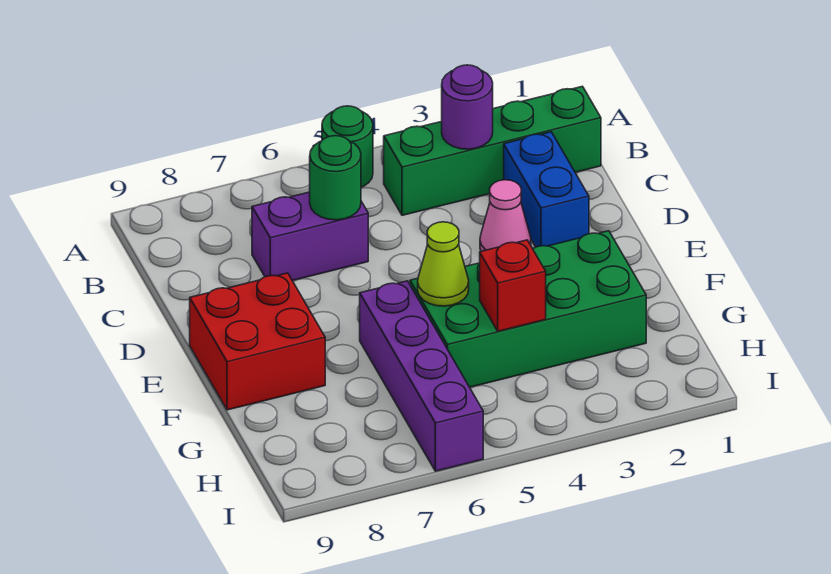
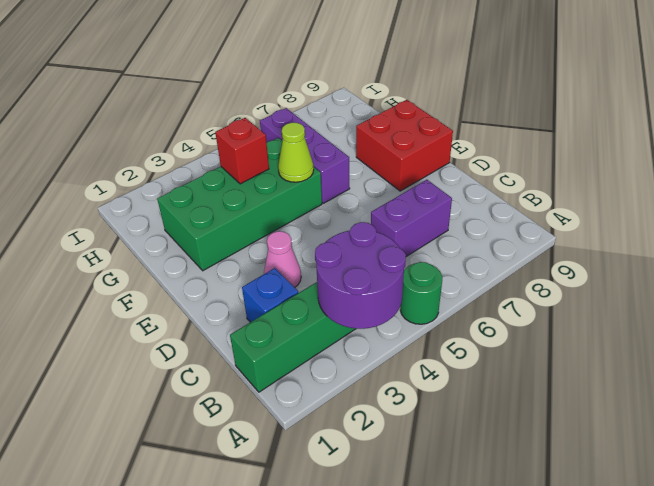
purple round brick B3 level 2 -> purple round brick A3:B4 level 2
blue brick C2:D2 level 1 -> blue brick C2 level 1
green round brick C6 level 2 -> none
purple brick F6:I6 level 1 -> purple brick F6:H6 level 1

------

» **To do**
Copy out, exactly as given, the line containing "green round brick C6 level 2 -> none" together with every line after it in the material.

» **Exercise output**
green round brick C6 level 2 -> none
purple brick F6:I6 level 1 -> purple brick F6:H6 level 1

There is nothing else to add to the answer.